**What to do**
Look through the entries below for the line that contains "lime 1x3 plate", then set down that line and each one after it exactly, through the last.

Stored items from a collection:

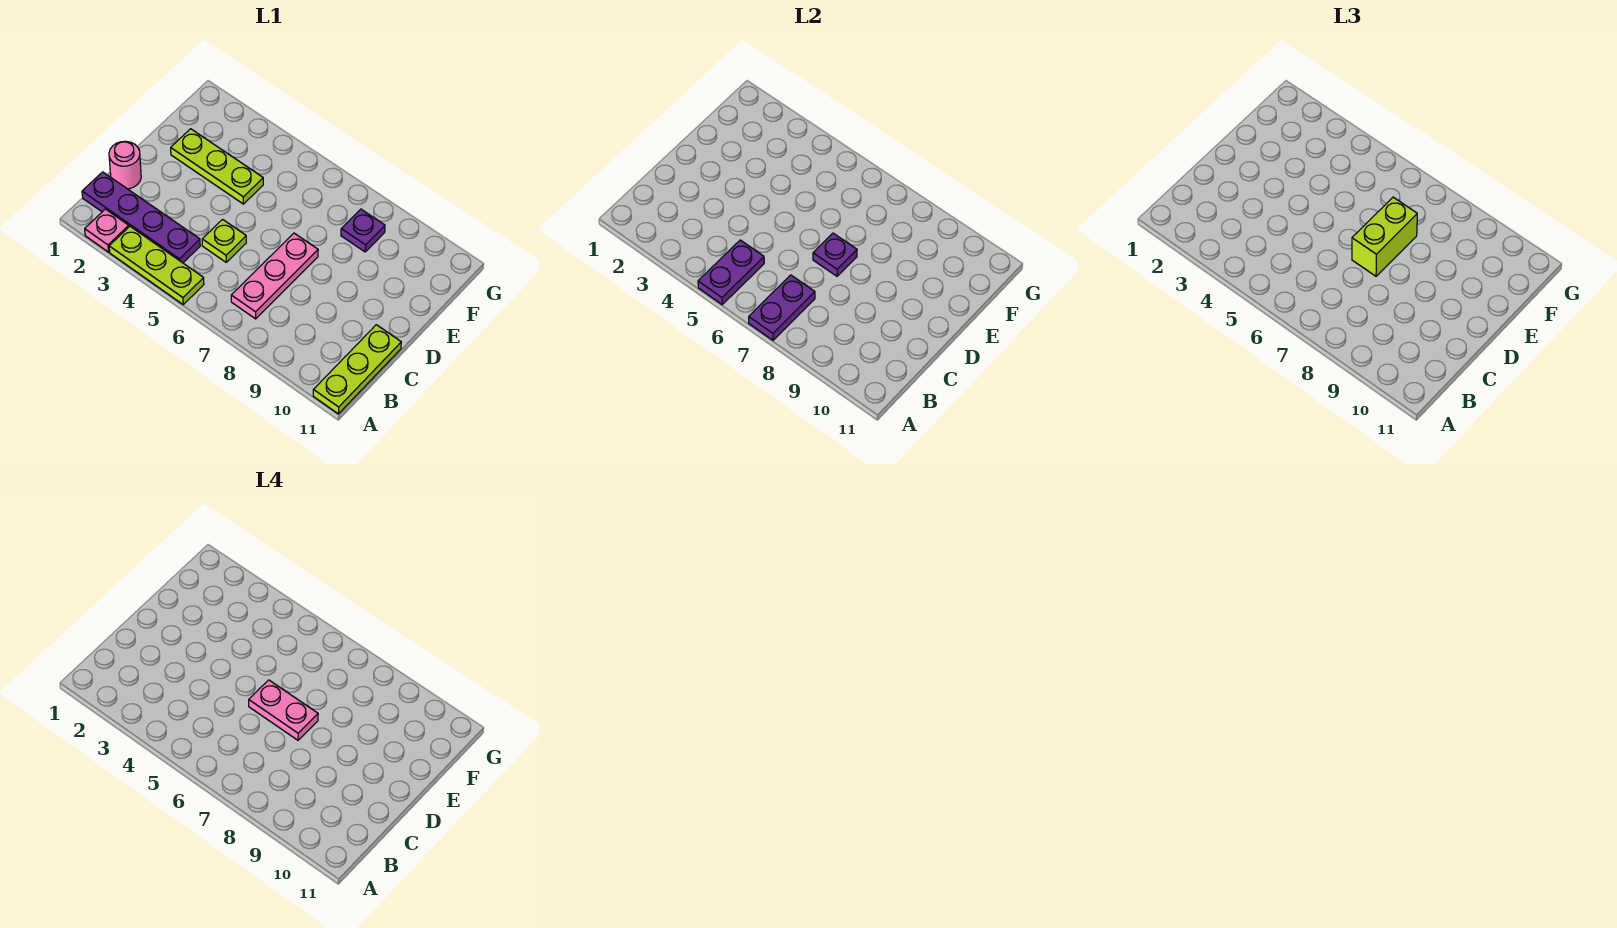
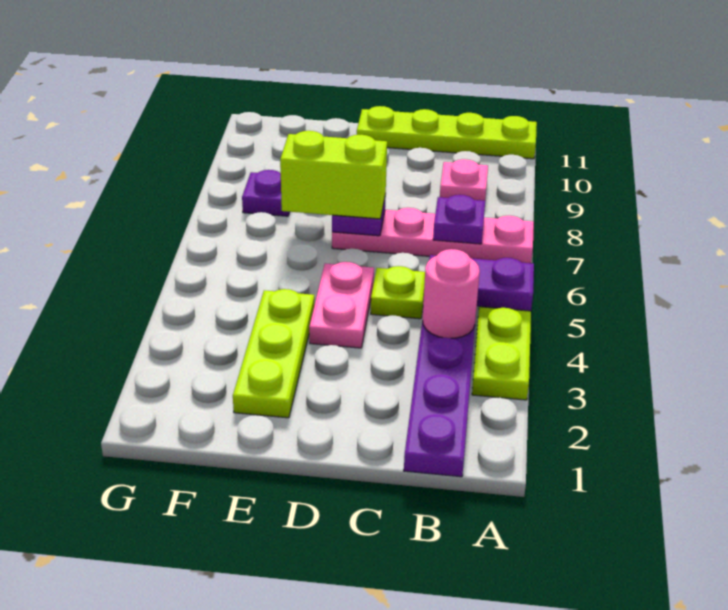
pink 1x1 plate [85,209,129,252] -> pink 1x1 plate moved to [440,159,488,201]
purple 1x2 plate [749,275,815,340] -> purple 1x1 plate [433,195,485,244]
lime 1x3 plate [313,325,401,414] -> lime 1x4 plate [357,106,537,159]
pink 1x3 plate [231,233,318,319] -> pink 1x4 plate [332,208,534,263]
pink 1x1 round brick [109,141,141,189] -> pink 1x1 round brick moved to [423,249,480,338]
pink 1x2 plate [249,680,318,740] -> pink 1x2 plate moved to [309,262,374,348]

**Result**
lime 1x3 plate [313,325,401,414] -> lime 1x4 plate [357,106,537,159]
pink 1x3 plate [231,233,318,319] -> pink 1x4 plate [332,208,534,263]
pink 1x1 round brick [109,141,141,189] -> pink 1x1 round brick moved to [423,249,480,338]
pink 1x2 plate [249,680,318,740] -> pink 1x2 plate moved to [309,262,374,348]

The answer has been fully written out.